Exercise input:
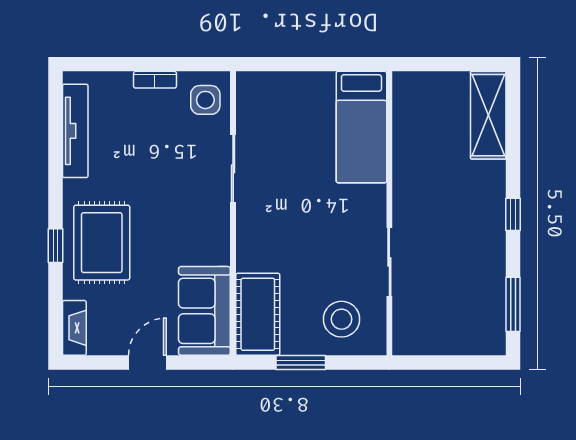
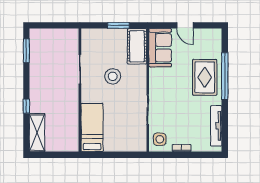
window: (513, 214) -> (26, 106), moved
window: (55, 246) -> (225, 76), width x3.17
stool: (342, 319) -> (113, 76), moved
fireplace: (74, 328) -> (217, 40), removed
door: (147, 363) -> (185, 25), hinge flipped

Task directions: The entries need to be restated exactly, and their pictures left out.

Written answer:
window: (513, 214) -> (26, 106), moved
window: (55, 246) -> (225, 76), width x3.17
stool: (342, 319) -> (113, 76), moved
fireplace: (74, 328) -> (217, 40), removed
door: (147, 363) -> (185, 25), hinge flipped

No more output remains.